RECORDS PROVIDED:
::::

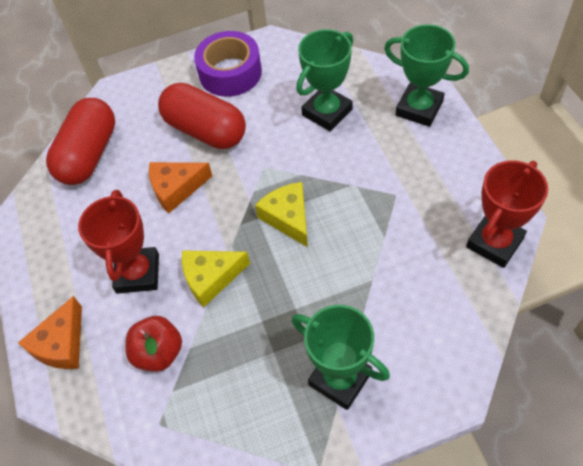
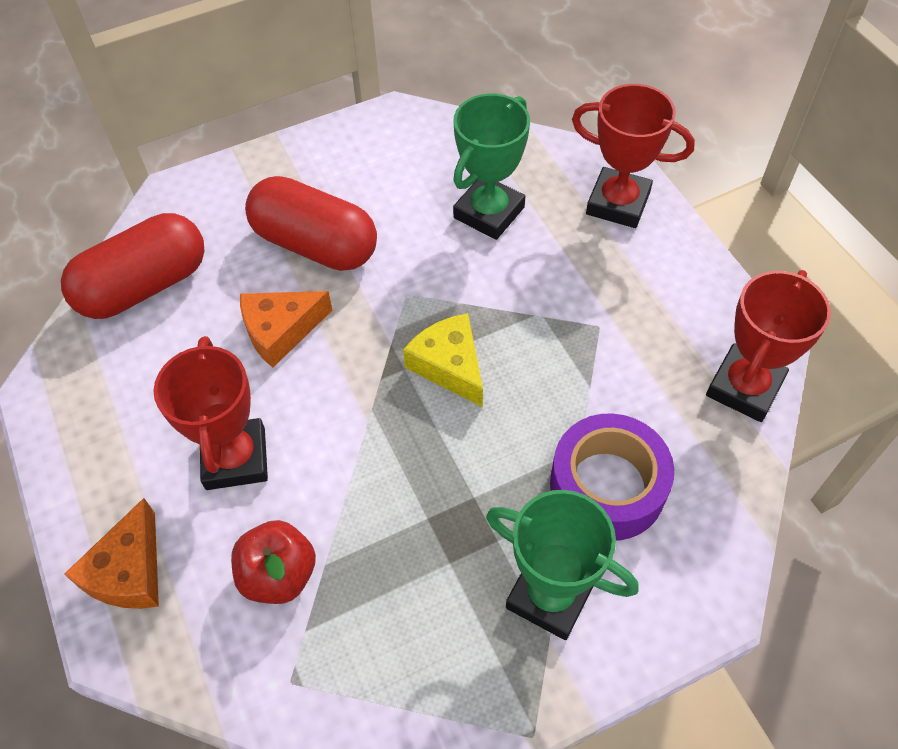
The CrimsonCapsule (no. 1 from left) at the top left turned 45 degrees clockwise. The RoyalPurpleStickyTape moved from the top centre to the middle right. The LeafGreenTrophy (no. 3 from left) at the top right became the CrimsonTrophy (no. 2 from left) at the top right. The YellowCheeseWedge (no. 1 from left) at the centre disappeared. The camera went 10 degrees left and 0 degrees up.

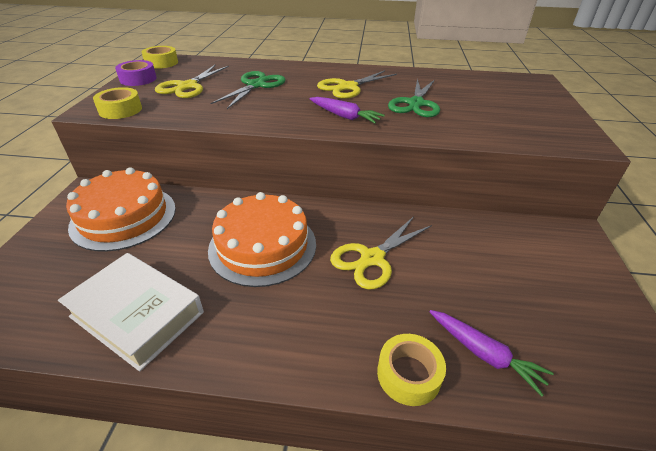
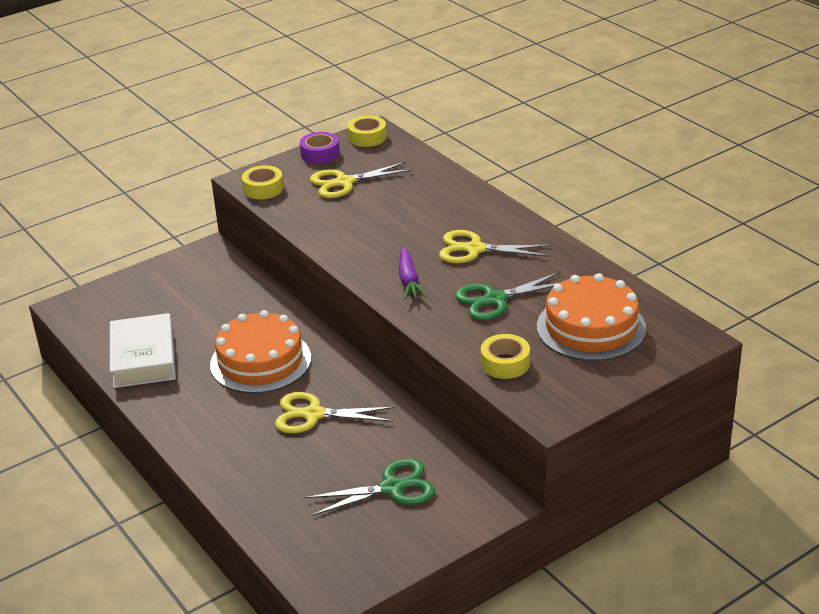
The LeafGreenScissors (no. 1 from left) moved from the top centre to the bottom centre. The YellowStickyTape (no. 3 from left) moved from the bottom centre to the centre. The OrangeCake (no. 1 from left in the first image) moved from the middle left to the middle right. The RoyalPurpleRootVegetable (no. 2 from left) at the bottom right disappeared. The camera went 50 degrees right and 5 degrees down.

::::

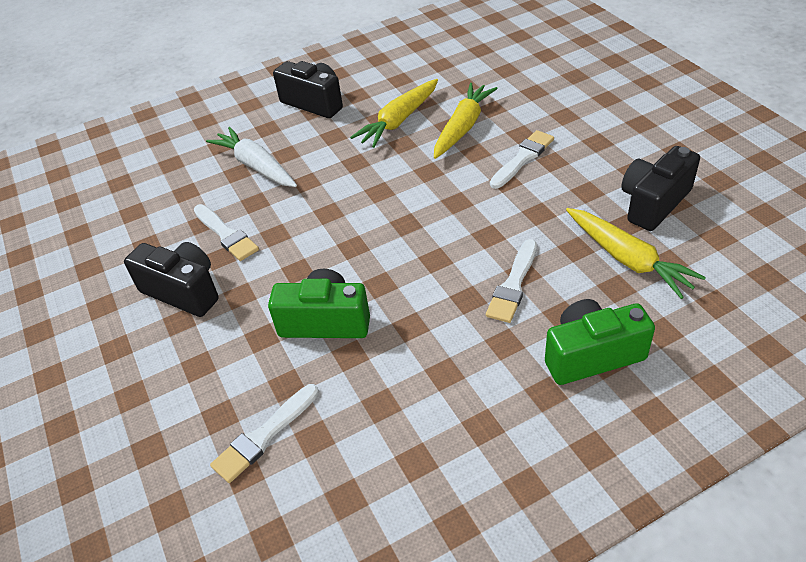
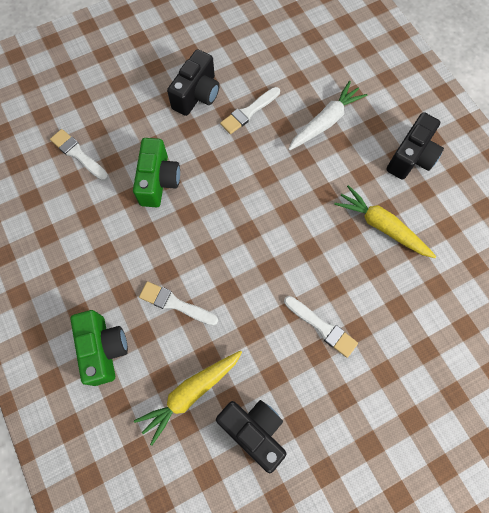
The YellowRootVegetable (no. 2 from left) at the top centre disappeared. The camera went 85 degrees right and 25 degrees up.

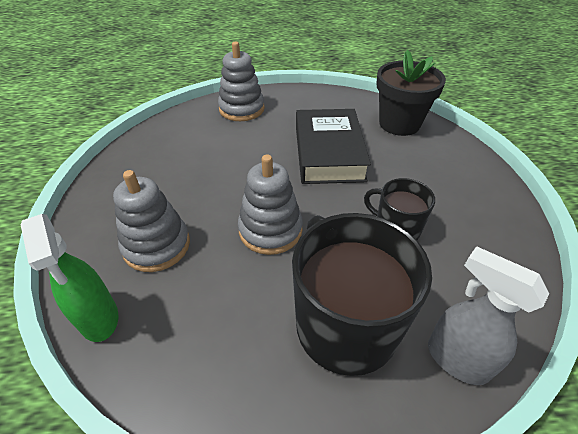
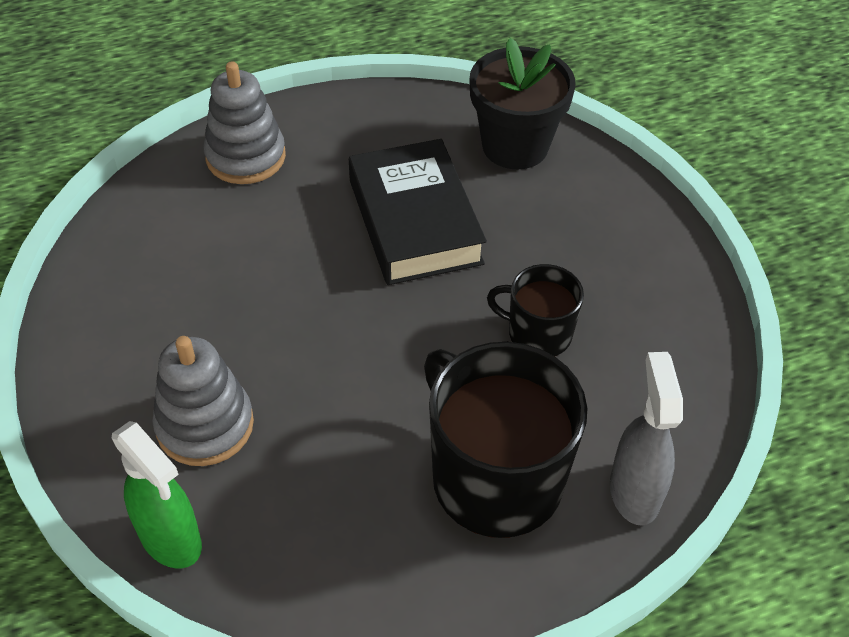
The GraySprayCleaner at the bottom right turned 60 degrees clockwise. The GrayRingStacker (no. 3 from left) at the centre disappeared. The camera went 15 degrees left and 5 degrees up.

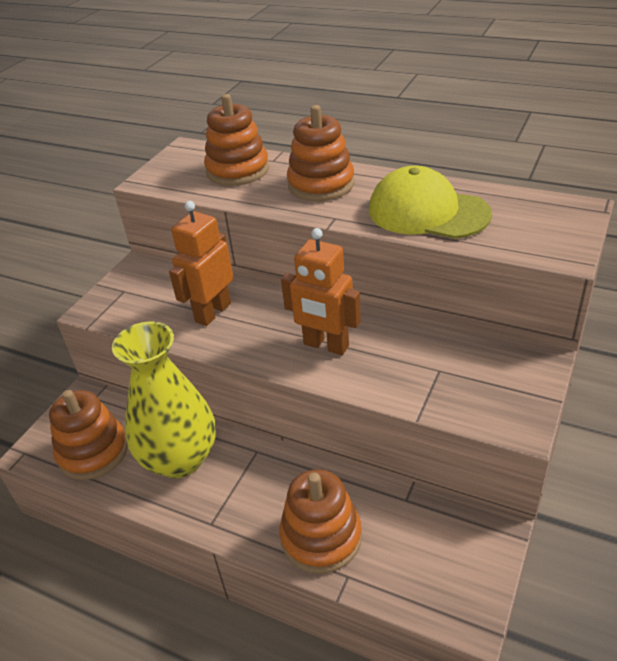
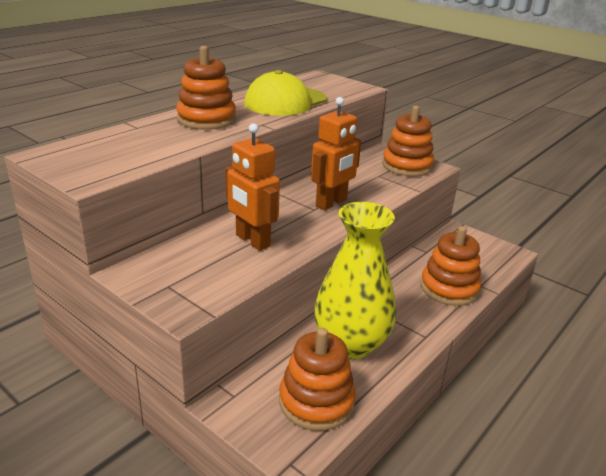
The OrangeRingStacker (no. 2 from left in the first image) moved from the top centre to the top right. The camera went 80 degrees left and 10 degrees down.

::::

THE TASK:
Transcribe, from the material above, the stretch starting at the line with "The GraySprayCleaner at" and ending at the line with "The OrangeRingStacker (no.", both included, exactly. Do not carry over pictures.

FINAL ANSWER:
The GraySprayCleaner at the bottom right turned 60 degrees clockwise. The GrayRingStacker (no. 3 from left) at the centre disappeared. The camera went 15 degrees left and 5 degrees up.

The OrangeRingStacker (no. 2 from left in the first image) moved from the top centre to the top right. The camera went 80 degrees left and 10 degrees down.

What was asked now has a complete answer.